(Data records)

"""

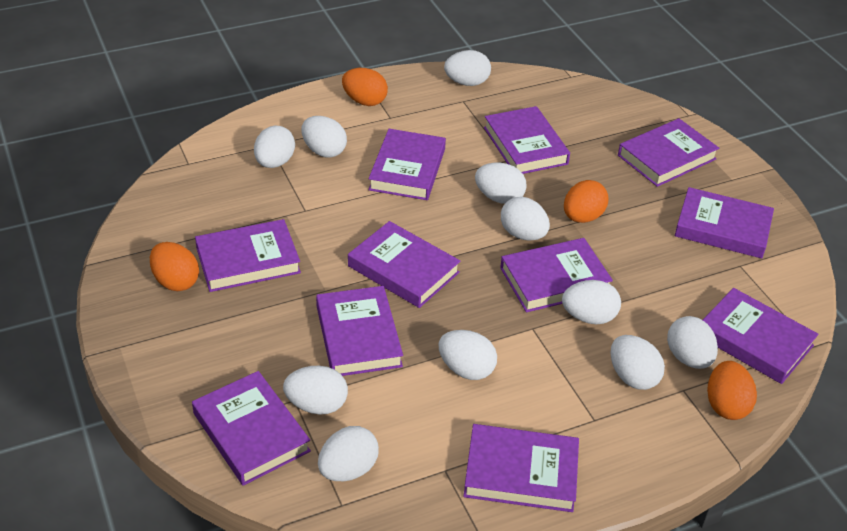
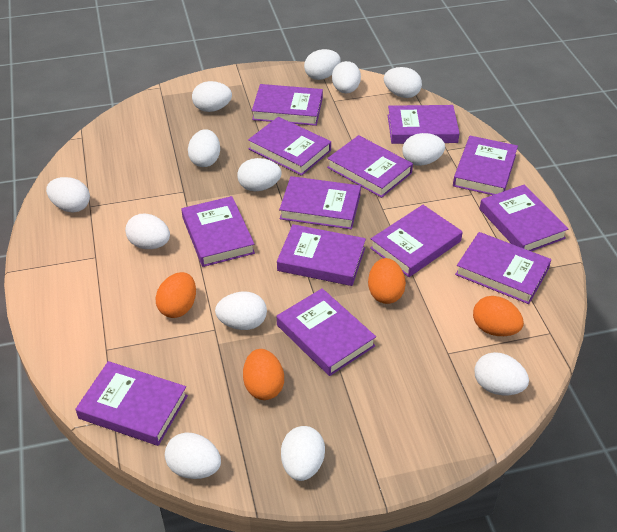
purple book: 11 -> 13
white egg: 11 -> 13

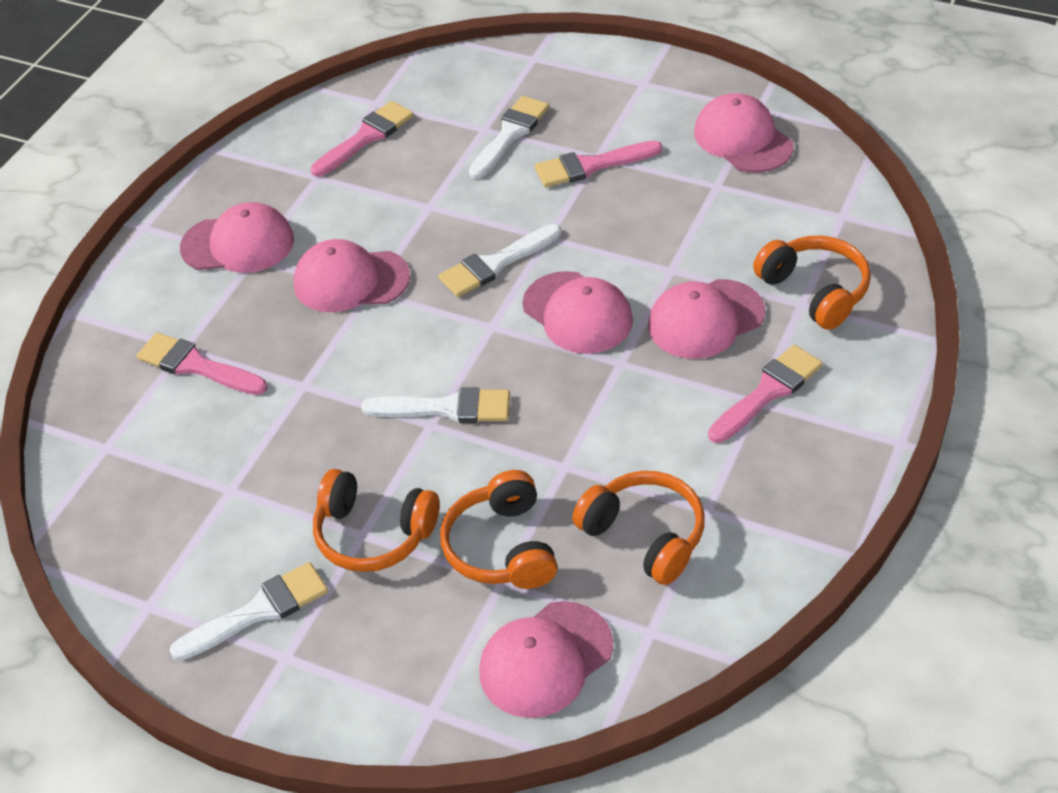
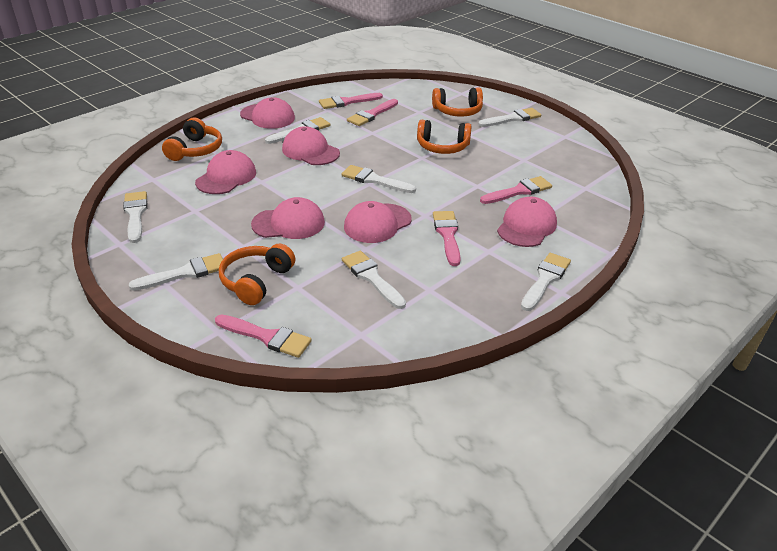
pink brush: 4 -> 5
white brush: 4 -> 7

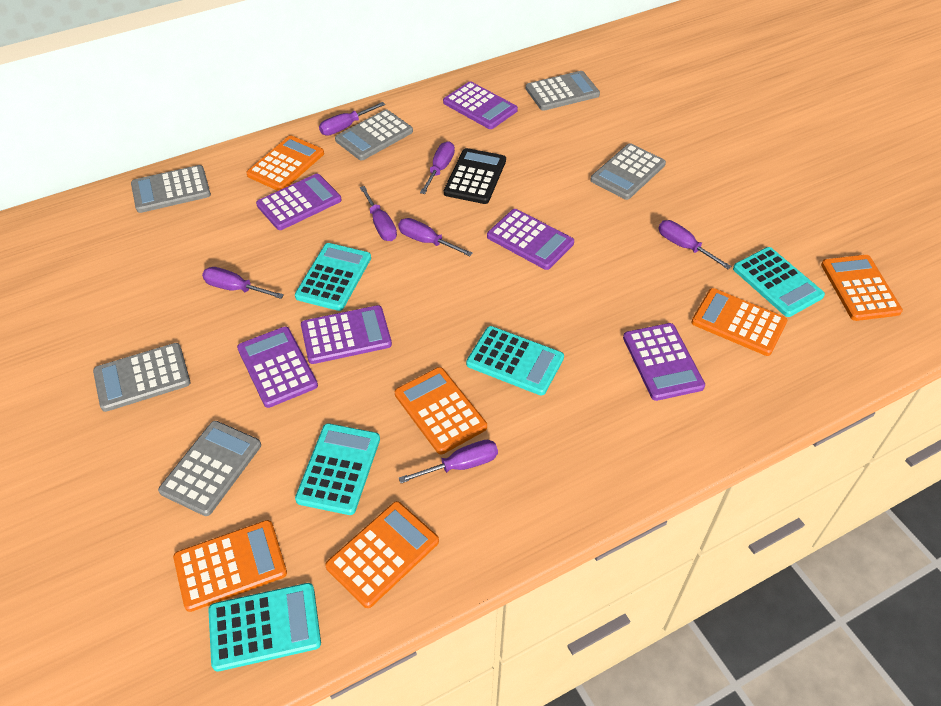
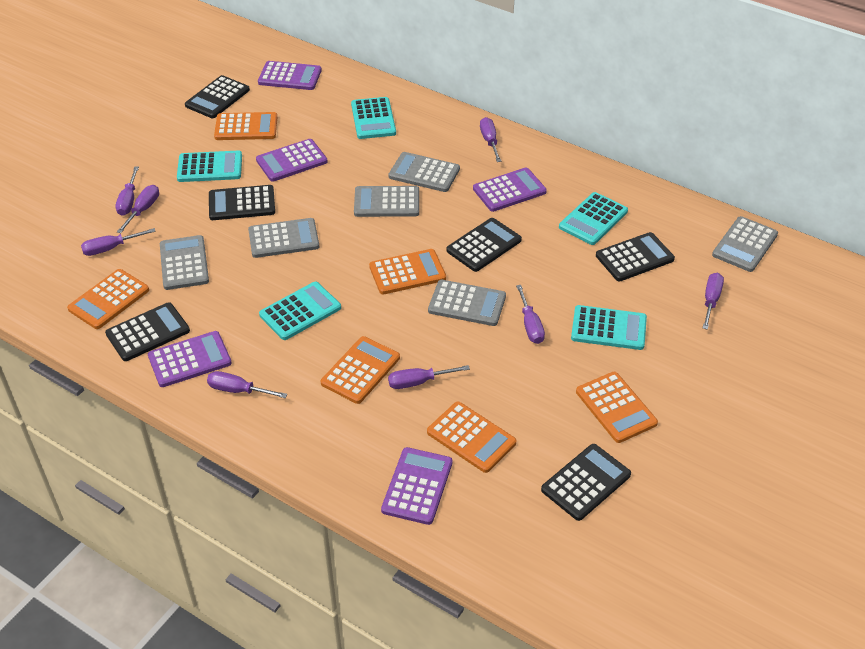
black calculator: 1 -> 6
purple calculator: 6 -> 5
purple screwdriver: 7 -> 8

"""

REQUIREMENT ▸ Only exact duplicates of the lines from the one containing "pink brush: 4 -> 5" through the final line of the entries, both included, are needed, with pictures left out.

WRITTEN SOLUTION ▸
pink brush: 4 -> 5
white brush: 4 -> 7

black calculator: 1 -> 6
purple calculator: 6 -> 5
purple screwdriver: 7 -> 8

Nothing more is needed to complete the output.